§ **THE PROBLEM**: Count the lines below that hold the word "plus" and say how many, with no other text.

§ **SOURCE INFORMATION**:

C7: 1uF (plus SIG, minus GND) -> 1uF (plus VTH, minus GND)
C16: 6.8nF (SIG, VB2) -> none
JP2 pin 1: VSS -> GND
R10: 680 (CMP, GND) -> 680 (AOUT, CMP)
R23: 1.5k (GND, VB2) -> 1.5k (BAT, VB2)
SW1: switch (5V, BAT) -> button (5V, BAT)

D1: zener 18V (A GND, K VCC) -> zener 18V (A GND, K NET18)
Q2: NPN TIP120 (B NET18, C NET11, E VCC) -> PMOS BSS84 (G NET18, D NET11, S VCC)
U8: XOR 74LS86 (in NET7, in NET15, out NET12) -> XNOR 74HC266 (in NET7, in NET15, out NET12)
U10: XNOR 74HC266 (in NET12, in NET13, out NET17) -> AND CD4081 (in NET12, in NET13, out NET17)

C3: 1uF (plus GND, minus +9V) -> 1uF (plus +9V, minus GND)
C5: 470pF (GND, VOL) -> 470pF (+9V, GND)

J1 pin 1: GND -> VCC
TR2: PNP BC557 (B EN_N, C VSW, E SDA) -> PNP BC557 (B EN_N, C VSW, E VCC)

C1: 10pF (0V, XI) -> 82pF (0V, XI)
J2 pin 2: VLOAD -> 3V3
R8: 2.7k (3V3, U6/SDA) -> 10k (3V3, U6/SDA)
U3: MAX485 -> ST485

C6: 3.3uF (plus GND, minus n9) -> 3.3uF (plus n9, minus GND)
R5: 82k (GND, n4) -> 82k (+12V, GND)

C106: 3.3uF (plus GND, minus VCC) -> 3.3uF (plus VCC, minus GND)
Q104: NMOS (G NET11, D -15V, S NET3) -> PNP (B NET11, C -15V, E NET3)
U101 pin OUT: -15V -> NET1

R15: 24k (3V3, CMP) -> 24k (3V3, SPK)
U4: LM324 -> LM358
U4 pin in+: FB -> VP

§ **SOLUTION**: 4